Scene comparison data
☆ ☆ ☆ ☆

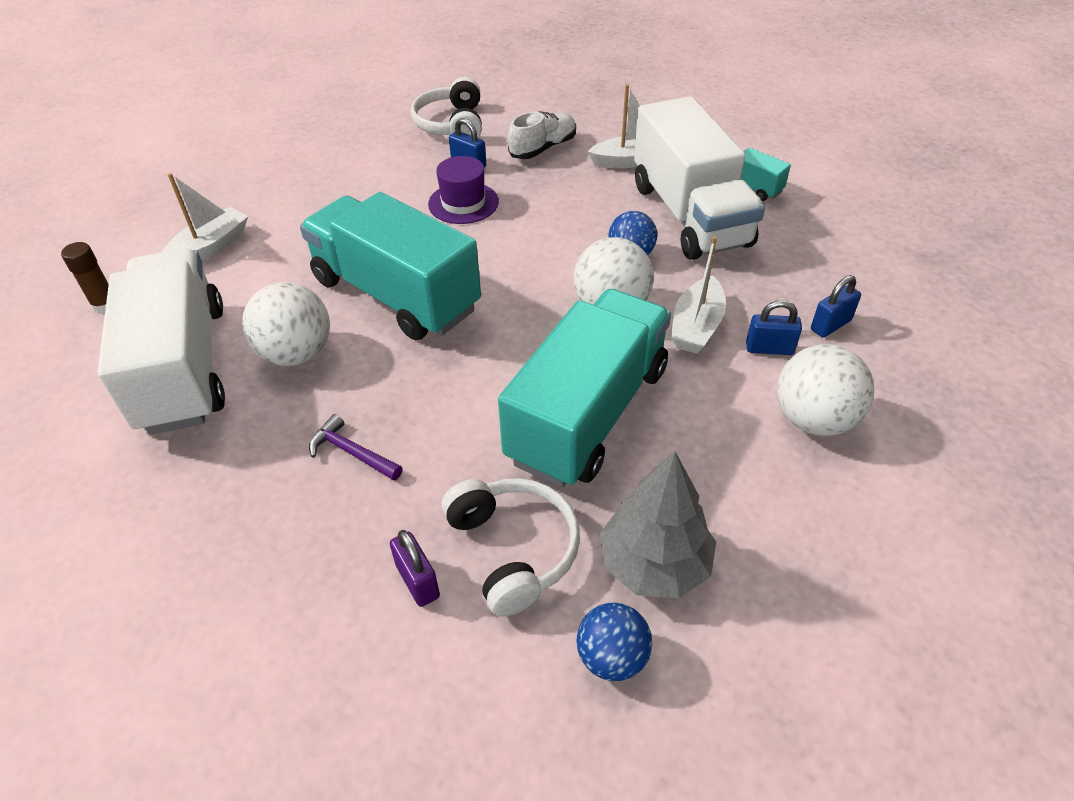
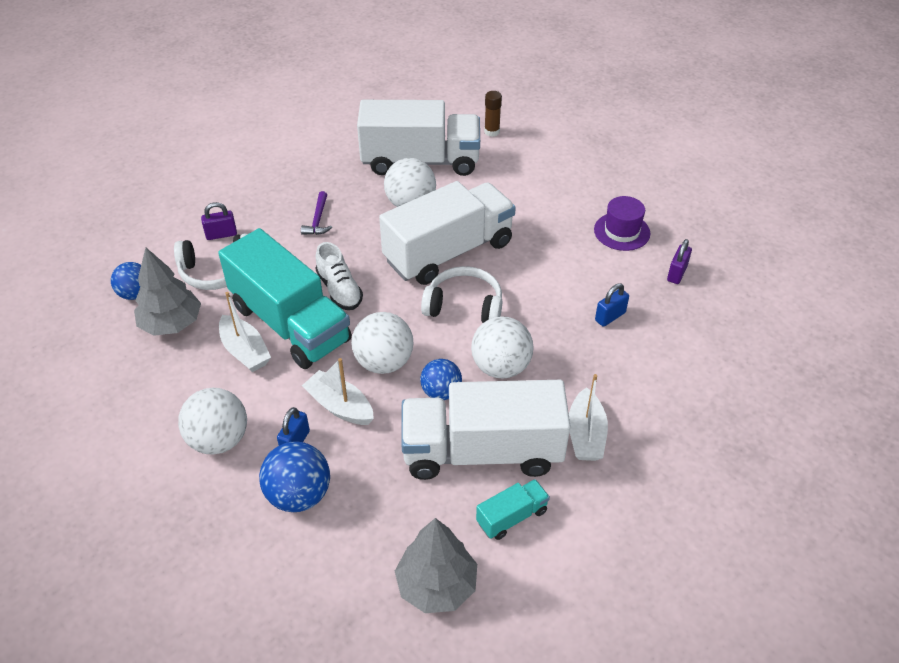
camera: 105 degrees right, 0 degrees up
(210, 248) = (537, 172): white boat -> white boat (245, 351)
(352, 452) = (318, 220): purple hammer -> purple hammer turned 135 degrees clockwise
(389, 133) = (677, 273): none -> purple padlock
(395, 294) = (449, 252): turquoise truck -> white truck
(451, 124) = (684, 316): white headphones -> white headphones (464, 306)
(463, 203) = (550, 304): purple hat -> purple hat (622, 231)
(543, 148) = (625, 373): white shoe -> white shoe (339, 290)
(573, 221) = (501, 367): none -> white ball
(830, 325) = (299, 495): blue padlock -> blue ball
(847, 214) = (436, 585): none -> grey tree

☆ ☆ ☆ ☆

Could you copy the data above exactly, leaving the pictures out?

▶ [Reply to the exercise]
camera: 105 degrees right, 0 degrees up
(210, 248) = (537, 172): white boat -> white boat (245, 351)
(352, 452) = (318, 220): purple hammer -> purple hammer turned 135 degrees clockwise
(389, 133) = (677, 273): none -> purple padlock
(395, 294) = (449, 252): turquoise truck -> white truck
(451, 124) = (684, 316): white headphones -> white headphones (464, 306)
(463, 203) = (550, 304): purple hat -> purple hat (622, 231)
(543, 148) = (625, 373): white shoe -> white shoe (339, 290)
(573, 221) = (501, 367): none -> white ball
(830, 325) = (299, 495): blue padlock -> blue ball
(847, 214) = (436, 585): none -> grey tree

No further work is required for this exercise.